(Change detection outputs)
+---+
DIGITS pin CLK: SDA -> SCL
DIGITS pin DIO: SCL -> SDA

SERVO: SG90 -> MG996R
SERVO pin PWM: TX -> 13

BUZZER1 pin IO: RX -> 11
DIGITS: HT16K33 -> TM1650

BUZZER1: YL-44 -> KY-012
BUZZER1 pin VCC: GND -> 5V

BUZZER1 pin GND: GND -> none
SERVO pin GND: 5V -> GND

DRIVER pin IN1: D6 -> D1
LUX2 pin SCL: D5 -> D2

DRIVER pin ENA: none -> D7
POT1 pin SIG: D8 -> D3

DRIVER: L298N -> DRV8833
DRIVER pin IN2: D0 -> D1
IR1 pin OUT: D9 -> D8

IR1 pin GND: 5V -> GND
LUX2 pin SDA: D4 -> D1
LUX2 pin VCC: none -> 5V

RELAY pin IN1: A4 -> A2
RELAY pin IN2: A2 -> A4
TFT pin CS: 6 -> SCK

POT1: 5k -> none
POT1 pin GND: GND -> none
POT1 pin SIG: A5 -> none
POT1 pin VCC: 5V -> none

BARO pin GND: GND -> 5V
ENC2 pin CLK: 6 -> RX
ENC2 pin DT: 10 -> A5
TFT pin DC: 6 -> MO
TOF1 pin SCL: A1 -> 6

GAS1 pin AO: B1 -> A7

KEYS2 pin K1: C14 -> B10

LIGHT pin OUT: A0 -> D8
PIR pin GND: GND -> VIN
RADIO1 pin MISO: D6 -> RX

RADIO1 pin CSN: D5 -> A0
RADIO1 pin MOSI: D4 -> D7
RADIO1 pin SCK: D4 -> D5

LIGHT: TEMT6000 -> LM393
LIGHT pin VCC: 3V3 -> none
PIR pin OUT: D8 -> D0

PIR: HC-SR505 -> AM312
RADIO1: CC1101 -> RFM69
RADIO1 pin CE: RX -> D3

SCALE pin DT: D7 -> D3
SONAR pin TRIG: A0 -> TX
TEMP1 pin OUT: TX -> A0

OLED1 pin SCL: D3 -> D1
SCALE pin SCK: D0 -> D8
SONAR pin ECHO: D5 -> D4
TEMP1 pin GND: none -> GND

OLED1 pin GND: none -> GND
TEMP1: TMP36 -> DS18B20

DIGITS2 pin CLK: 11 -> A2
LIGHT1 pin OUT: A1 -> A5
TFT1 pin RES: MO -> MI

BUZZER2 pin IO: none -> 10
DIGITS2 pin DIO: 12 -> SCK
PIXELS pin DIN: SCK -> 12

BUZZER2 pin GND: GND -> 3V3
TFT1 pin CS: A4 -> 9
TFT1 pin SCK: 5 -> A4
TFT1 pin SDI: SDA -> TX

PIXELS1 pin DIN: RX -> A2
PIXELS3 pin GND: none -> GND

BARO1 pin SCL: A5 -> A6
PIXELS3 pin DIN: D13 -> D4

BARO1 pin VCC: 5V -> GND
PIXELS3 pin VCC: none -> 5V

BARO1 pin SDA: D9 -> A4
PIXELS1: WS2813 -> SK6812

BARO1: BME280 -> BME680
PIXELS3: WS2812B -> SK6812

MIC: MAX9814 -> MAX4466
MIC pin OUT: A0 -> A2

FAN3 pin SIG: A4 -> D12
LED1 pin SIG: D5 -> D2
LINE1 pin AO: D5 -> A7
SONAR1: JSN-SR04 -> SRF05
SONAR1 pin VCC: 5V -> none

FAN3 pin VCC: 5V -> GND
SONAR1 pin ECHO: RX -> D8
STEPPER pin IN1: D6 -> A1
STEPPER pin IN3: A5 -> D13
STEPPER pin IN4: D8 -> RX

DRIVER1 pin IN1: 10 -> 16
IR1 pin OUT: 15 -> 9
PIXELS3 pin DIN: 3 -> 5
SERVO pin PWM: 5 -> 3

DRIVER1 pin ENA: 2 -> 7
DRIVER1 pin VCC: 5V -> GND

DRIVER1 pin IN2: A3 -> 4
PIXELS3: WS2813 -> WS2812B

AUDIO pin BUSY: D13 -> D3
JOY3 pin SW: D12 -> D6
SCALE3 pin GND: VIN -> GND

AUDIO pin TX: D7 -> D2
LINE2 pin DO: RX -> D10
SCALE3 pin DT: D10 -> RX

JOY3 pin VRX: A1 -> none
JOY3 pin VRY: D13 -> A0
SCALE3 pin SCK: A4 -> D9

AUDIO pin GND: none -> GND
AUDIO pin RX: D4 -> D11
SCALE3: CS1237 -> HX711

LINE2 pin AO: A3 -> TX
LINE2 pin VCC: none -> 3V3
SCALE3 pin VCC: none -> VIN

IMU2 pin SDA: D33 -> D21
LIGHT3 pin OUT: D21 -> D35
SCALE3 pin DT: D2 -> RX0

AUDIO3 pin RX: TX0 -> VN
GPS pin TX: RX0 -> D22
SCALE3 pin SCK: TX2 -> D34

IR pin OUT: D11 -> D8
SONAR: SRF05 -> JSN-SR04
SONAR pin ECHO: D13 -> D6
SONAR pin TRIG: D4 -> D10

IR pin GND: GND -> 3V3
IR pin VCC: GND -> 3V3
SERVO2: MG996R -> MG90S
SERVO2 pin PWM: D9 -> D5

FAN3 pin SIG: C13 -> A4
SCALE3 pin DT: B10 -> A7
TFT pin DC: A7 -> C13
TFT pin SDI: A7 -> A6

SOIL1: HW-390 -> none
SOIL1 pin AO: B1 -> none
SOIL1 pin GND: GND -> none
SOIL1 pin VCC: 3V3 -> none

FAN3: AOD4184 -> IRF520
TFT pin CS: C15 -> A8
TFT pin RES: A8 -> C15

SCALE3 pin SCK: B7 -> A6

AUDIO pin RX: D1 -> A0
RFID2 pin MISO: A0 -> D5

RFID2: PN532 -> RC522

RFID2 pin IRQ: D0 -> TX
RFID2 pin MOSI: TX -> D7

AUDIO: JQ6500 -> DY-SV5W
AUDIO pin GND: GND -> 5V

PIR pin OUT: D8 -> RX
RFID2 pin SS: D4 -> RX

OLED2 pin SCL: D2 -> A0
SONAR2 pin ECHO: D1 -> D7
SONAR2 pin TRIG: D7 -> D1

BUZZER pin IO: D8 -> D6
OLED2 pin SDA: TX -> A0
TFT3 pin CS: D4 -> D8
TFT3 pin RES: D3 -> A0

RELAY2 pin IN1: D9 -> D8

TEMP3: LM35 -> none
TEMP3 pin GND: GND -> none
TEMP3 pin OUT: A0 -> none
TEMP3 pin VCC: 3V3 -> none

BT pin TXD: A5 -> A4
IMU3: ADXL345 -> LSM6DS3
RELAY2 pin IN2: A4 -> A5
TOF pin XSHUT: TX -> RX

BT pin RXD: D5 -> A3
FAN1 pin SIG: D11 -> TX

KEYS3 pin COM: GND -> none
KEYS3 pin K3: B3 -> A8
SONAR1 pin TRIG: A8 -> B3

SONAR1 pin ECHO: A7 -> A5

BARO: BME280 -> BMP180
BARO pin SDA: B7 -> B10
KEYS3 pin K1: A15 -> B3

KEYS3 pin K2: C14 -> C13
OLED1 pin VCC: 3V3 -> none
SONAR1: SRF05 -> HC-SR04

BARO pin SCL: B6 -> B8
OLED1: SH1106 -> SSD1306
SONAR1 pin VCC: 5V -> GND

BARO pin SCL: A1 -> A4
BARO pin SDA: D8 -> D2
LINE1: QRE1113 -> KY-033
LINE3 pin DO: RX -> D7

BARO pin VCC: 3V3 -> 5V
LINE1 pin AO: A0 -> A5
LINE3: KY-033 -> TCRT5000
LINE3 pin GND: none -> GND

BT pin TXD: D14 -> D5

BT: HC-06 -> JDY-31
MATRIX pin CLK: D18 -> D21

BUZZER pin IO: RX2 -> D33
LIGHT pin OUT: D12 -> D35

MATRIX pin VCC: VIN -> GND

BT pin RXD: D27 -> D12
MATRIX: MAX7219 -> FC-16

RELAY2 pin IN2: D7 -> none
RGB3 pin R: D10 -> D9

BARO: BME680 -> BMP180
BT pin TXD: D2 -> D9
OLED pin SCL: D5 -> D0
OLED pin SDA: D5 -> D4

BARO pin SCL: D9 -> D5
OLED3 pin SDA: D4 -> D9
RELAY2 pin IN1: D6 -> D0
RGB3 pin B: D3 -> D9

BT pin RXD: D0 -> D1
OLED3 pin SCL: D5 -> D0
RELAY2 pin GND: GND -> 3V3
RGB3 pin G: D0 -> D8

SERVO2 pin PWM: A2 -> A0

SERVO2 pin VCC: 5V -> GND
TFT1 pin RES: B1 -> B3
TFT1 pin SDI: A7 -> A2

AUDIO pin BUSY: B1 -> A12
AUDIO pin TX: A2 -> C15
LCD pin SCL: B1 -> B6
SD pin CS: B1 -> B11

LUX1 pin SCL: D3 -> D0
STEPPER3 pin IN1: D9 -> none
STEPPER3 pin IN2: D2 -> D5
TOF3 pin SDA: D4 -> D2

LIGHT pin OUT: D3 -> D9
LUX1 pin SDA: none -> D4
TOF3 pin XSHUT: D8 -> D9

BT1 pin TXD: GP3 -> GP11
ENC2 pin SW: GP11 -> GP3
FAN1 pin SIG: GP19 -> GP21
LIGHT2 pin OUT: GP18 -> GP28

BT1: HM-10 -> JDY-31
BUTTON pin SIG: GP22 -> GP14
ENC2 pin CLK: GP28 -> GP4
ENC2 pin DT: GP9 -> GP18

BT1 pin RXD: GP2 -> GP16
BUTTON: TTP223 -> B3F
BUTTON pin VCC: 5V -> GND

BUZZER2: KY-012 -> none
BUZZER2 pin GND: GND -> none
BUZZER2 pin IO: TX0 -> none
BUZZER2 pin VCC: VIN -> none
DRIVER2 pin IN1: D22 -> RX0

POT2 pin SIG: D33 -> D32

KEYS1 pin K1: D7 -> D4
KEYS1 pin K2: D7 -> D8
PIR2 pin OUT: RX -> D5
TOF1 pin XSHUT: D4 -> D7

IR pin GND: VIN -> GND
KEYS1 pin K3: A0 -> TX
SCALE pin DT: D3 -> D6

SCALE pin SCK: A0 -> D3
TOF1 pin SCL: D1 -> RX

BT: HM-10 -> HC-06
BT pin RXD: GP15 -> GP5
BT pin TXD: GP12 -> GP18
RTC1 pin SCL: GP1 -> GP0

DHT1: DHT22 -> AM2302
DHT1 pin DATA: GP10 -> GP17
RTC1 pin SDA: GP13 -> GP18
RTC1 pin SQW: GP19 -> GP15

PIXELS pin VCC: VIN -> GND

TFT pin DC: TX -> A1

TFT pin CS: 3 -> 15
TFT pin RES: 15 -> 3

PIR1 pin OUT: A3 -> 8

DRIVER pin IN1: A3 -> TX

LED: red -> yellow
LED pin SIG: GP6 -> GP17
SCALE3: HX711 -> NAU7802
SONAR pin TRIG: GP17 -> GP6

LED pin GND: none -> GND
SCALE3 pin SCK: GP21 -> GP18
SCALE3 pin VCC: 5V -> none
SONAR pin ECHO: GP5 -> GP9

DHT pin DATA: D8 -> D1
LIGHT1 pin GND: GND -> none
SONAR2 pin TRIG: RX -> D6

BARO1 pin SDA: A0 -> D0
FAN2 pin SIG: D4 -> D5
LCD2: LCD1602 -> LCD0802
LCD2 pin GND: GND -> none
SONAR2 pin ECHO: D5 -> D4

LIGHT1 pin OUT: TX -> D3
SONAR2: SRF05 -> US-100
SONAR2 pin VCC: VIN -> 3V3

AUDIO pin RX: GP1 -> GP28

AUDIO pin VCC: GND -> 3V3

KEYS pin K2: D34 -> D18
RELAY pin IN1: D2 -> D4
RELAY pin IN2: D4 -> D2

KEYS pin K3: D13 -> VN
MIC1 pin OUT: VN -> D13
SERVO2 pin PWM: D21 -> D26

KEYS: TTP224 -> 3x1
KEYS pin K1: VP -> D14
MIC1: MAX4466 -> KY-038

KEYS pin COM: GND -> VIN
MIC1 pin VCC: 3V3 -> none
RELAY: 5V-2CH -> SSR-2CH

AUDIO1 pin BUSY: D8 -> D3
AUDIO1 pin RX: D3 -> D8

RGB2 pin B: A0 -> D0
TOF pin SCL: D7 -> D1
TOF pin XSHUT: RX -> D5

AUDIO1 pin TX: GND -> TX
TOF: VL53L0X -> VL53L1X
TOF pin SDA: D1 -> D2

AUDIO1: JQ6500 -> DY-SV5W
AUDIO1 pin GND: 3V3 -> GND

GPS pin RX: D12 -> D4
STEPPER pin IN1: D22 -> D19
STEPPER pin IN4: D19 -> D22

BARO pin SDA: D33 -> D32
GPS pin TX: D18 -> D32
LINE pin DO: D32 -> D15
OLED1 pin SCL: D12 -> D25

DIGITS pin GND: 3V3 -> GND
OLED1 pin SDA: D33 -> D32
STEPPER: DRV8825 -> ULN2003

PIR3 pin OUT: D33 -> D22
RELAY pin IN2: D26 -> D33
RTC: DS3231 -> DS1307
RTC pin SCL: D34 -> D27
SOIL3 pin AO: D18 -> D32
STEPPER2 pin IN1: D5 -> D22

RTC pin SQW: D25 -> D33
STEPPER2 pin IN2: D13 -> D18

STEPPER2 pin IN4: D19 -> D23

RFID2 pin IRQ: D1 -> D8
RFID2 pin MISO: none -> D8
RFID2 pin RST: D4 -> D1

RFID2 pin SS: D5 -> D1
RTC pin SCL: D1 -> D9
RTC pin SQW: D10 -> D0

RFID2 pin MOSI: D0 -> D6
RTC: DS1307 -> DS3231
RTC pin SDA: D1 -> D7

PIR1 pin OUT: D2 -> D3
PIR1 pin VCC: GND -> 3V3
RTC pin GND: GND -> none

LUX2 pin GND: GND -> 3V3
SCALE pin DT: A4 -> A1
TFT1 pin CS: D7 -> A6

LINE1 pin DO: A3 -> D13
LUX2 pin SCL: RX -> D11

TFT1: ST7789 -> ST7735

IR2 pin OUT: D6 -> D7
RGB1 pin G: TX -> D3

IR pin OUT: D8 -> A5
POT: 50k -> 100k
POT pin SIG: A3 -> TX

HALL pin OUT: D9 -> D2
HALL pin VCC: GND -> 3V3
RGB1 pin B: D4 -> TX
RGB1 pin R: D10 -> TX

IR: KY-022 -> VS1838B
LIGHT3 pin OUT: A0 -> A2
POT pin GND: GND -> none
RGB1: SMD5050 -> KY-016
+---+
## WORK REQUEST
Working from the data above, extract solely the lines from the one containing "PIXELS3 pin GND: none -> GND" through the one containing "DRIVER1 pin VCC: 5V -> GND", exactly as they appear, both included.

## TASK OUTPUT
PIXELS3 pin GND: none -> GND

BARO1 pin SCL: A5 -> A6
PIXELS3 pin DIN: D13 -> D4

BARO1 pin VCC: 5V -> GND
PIXELS3 pin VCC: none -> 5V

BARO1 pin SDA: D9 -> A4
PIXELS1: WS2813 -> SK6812

BARO1: BME280 -> BME680
PIXELS3: WS2812B -> SK6812

MIC: MAX9814 -> MAX4466
MIC pin OUT: A0 -> A2

FAN3 pin SIG: A4 -> D12
LED1 pin SIG: D5 -> D2
LINE1 pin AO: D5 -> A7
SONAR1: JSN-SR04 -> SRF05
SONAR1 pin VCC: 5V -> none

FAN3 pin VCC: 5V -> GND
SONAR1 pin ECHO: RX -> D8
STEPPER pin IN1: D6 -> A1
STEPPER pin IN3: A5 -> D13
STEPPER pin IN4: D8 -> RX

DRIVER1 pin IN1: 10 -> 16
IR1 pin OUT: 15 -> 9
PIXELS3 pin DIN: 3 -> 5
SERVO pin PWM: 5 -> 3

DRIVER1 pin ENA: 2 -> 7
DRIVER1 pin VCC: 5V -> GND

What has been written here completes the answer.